[Stored items]
----------------

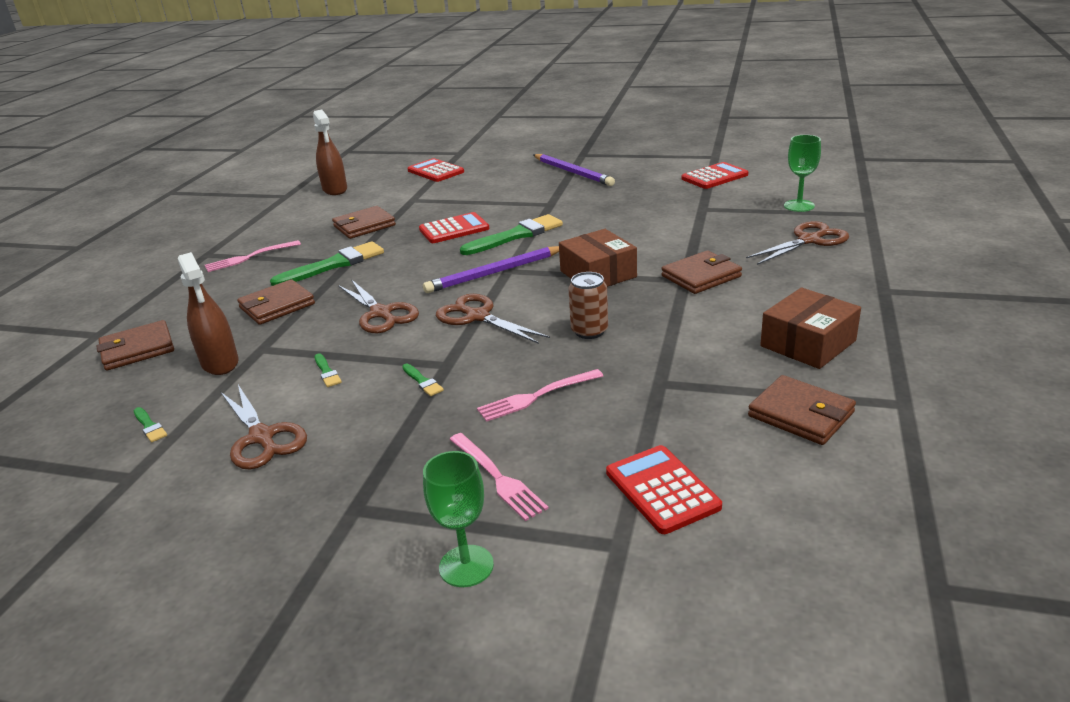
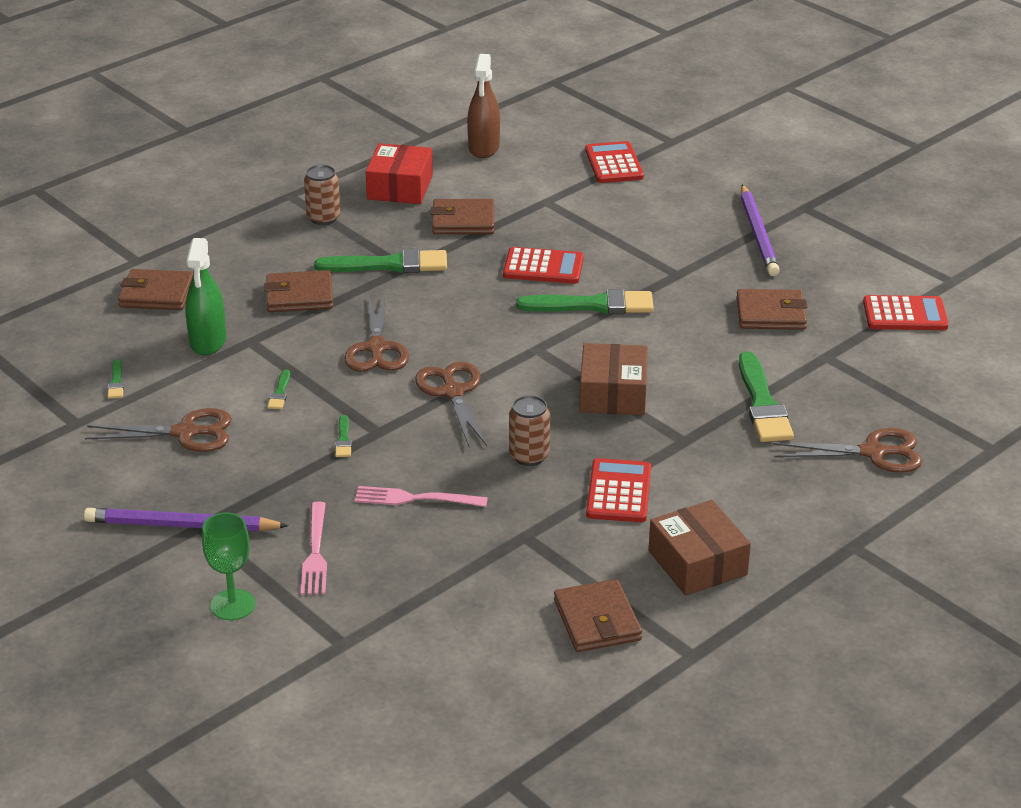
camera: 30 degrees right, 5 degrees up
(220, 363) = (208, 341): brown spray bottle -> green spray bottle
(249, 257) = (323, 218): pink fork -> brown can
(262, 437) = (185, 433): brown scissors -> brown scissors turned 90 degrees counterclockwise
(294, 224) = (400, 187): none -> red box
(495, 273) = (521, 346): purple pencil -> purple pencil (182, 525)
(662, 489) = (417, 622): red calculator -> red calculator (619, 492)
(701, 276) = (704, 444): brown wallet -> brown wallet (771, 314)
(703, 243) = (763, 404): none -> green brush
(799, 206) = (934, 402): green goblet -> none
(808, 343) = (697, 563): brown box -> brown box turned 75 degrees clockwise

----------------

Up to and including the last line of the records above, print exactly every line from the one that contains "(799, 206) = (934, 402): green goblet -> none" onward.

(799, 206) = (934, 402): green goblet -> none
(808, 343) = (697, 563): brown box -> brown box turned 75 degrees clockwise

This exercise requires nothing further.